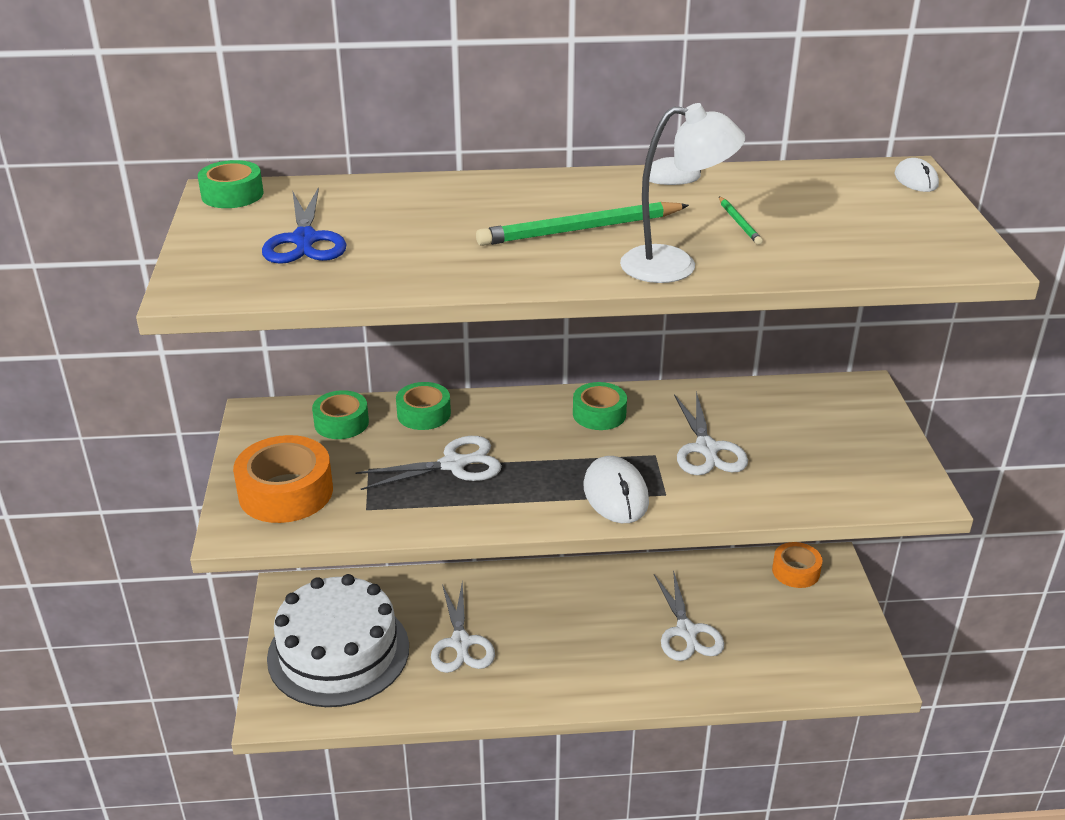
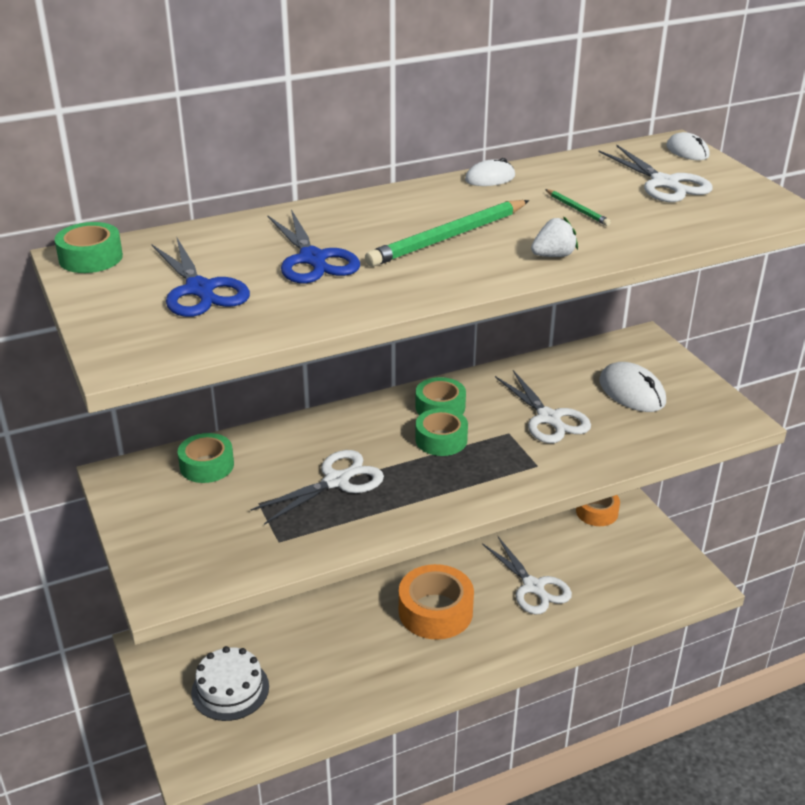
camera: 20 degrees left, 0 degrees up
(286, 492) = (191, 544): orange tape -> orange tape (435, 611)
(338, 652) = (230, 689): white cake -> white cake, size x0.55
(424, 414) = (281, 440): green tape -> green tape (441, 439)
(430, 229) = (312, 259): none -> blue scissors
(461, 643) = (341, 650): white scissors -> white scissors (664, 183)
(615, 494) = (495, 475): white mouse -> white mouse (632, 392)
(674, 265) = (553, 256): white lamp -> white strawberry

### Exercise aim
Only lines containing the string "scissors" are needed. Pull each of them out of the records above.

### Result for this task
(430, 229) = (312, 259): none -> blue scissors
(461, 643) = (341, 650): white scissors -> white scissors (664, 183)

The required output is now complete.